Go through the entries below and copy every line that holds the word "yellow".

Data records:
Start of Block

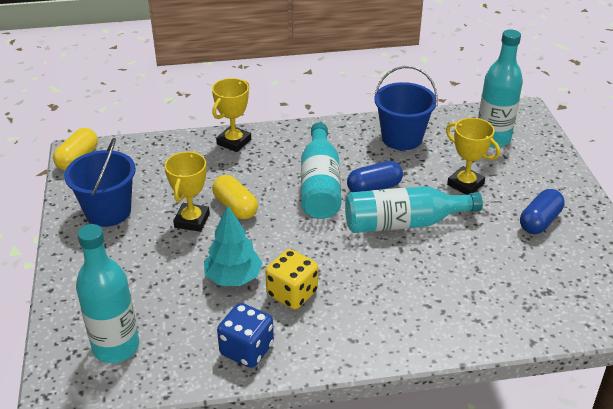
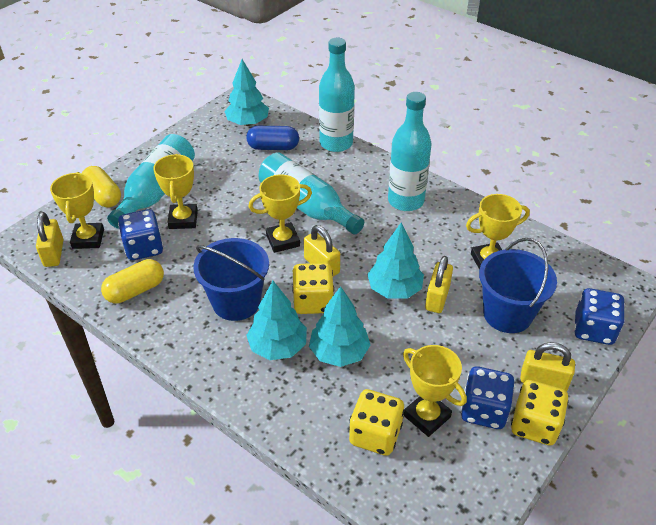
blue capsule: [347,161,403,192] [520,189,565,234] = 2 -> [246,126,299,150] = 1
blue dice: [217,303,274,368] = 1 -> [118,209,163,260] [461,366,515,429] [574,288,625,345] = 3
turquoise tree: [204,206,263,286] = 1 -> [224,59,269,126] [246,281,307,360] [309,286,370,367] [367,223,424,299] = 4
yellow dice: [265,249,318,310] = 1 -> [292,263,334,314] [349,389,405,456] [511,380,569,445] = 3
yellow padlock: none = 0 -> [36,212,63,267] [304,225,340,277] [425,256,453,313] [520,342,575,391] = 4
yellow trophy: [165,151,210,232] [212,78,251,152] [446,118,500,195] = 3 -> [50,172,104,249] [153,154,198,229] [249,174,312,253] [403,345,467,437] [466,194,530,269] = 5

End of Block
Start of Block

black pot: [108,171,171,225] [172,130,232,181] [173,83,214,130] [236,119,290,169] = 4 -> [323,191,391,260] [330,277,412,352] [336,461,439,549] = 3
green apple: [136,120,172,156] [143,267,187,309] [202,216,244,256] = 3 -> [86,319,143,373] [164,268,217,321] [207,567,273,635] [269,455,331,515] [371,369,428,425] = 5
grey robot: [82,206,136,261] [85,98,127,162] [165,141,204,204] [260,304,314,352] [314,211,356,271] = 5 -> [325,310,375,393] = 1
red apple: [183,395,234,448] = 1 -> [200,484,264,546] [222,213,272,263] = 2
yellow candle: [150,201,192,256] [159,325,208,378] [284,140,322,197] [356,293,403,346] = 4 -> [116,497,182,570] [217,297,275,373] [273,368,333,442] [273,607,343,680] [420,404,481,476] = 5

End of Block

* Answer to this task
yellow dice: [265,249,318,310] = 1 -> [292,263,334,314] [349,389,405,456] [511,380,569,445] = 3
yellow padlock: none = 0 -> [36,212,63,267] [304,225,340,277] [425,256,453,313] [520,342,575,391] = 4
yellow trophy: [165,151,210,232] [212,78,251,152] [446,118,500,195] = 3 -> [50,172,104,249] [153,154,198,229] [249,174,312,253] [403,345,467,437] [466,194,530,269] = 5
yellow candle: [150,201,192,256] [159,325,208,378] [284,140,322,197] [356,293,403,346] = 4 -> [116,497,182,570] [217,297,275,373] [273,368,333,442] [273,607,343,680] [420,404,481,476] = 5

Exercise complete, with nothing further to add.